### What is needed
Write out the whole listing below exactly, skipping each picture.

### Material for this exercise
+ + + +
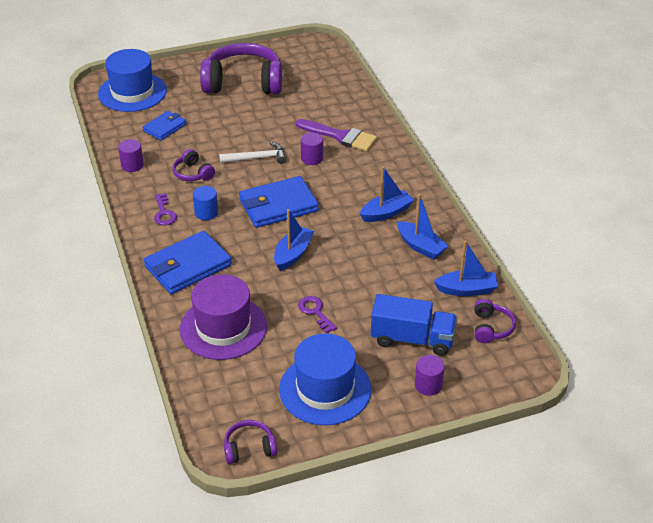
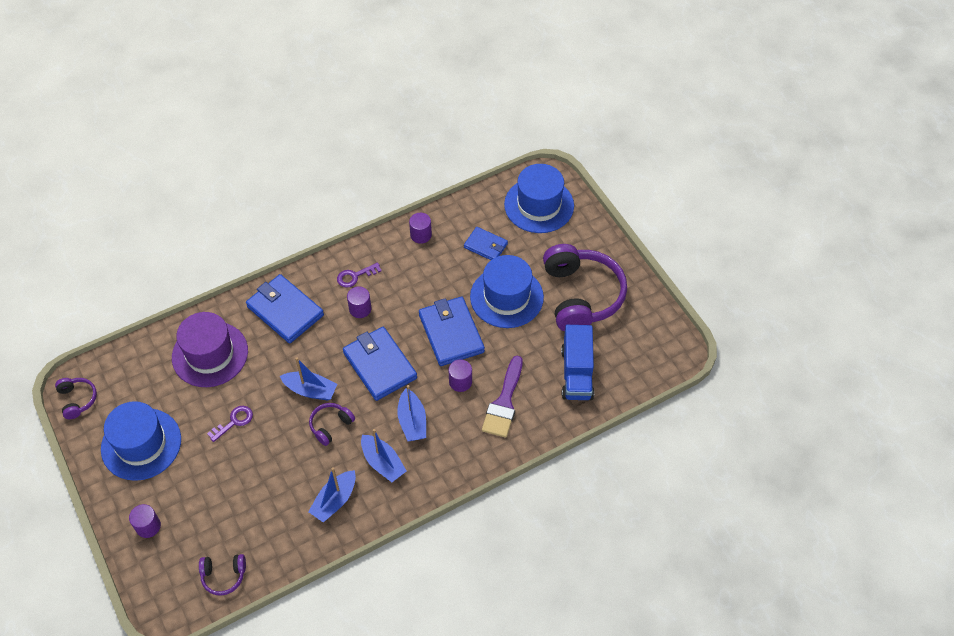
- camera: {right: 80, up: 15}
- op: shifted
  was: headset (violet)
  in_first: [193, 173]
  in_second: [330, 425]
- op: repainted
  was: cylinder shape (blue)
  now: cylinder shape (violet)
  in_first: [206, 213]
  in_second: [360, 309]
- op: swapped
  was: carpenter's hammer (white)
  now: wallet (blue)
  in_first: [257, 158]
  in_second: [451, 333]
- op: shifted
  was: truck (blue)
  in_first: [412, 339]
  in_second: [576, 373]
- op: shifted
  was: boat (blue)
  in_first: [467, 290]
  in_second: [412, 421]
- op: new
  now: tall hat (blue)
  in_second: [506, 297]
+ + + +
### Task response
- camera: {right: 80, up: 15}
- op: shifted
  was: headset (violet)
  in_first: [193, 173]
  in_second: [330, 425]
- op: repainted
  was: cylinder shape (blue)
  now: cylinder shape (violet)
  in_first: [206, 213]
  in_second: [360, 309]
- op: swapped
  was: carpenter's hammer (white)
  now: wallet (blue)
  in_first: [257, 158]
  in_second: [451, 333]
- op: shifted
  was: truck (blue)
  in_first: [412, 339]
  in_second: [576, 373]
- op: shifted
  was: boat (blue)
  in_first: [467, 290]
  in_second: [412, 421]
- op: new
  now: tall hat (blue)
  in_second: [506, 297]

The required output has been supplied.